### Task objective
Please count, in the material below, each line containing "shifted", and report only the number.

### Collected material

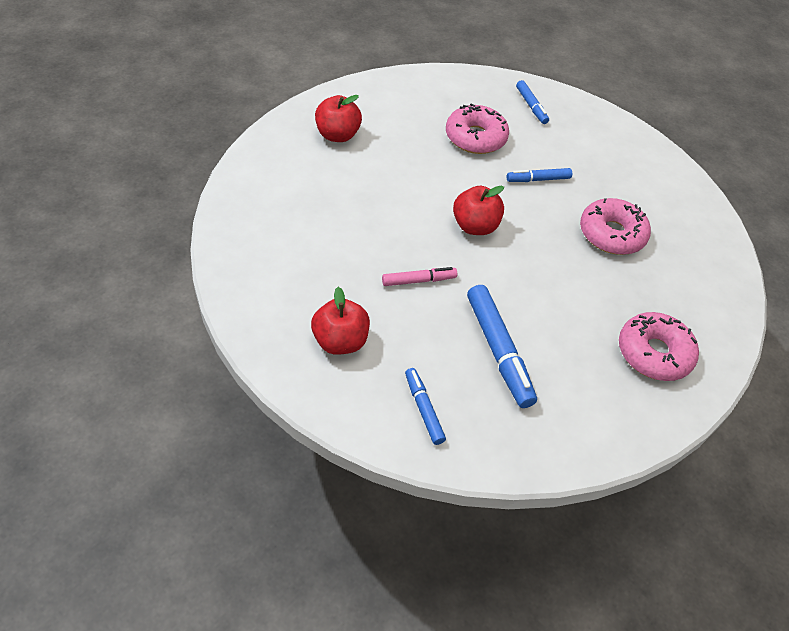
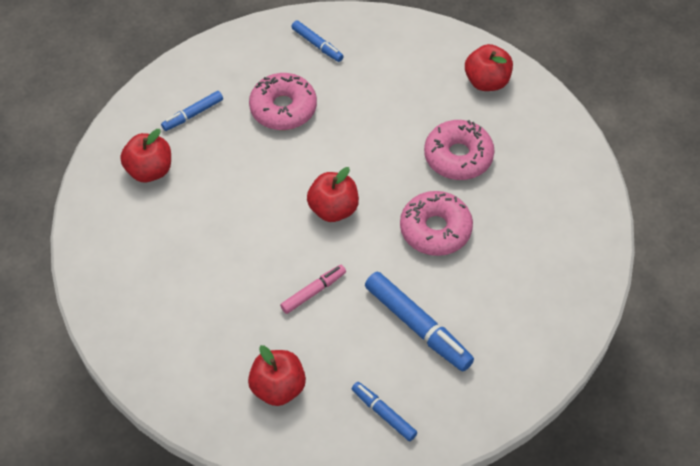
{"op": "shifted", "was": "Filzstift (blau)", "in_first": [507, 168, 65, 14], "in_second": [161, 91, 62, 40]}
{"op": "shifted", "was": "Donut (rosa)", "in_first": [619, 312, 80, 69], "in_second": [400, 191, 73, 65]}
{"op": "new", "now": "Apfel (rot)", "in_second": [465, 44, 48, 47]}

### Final answer
2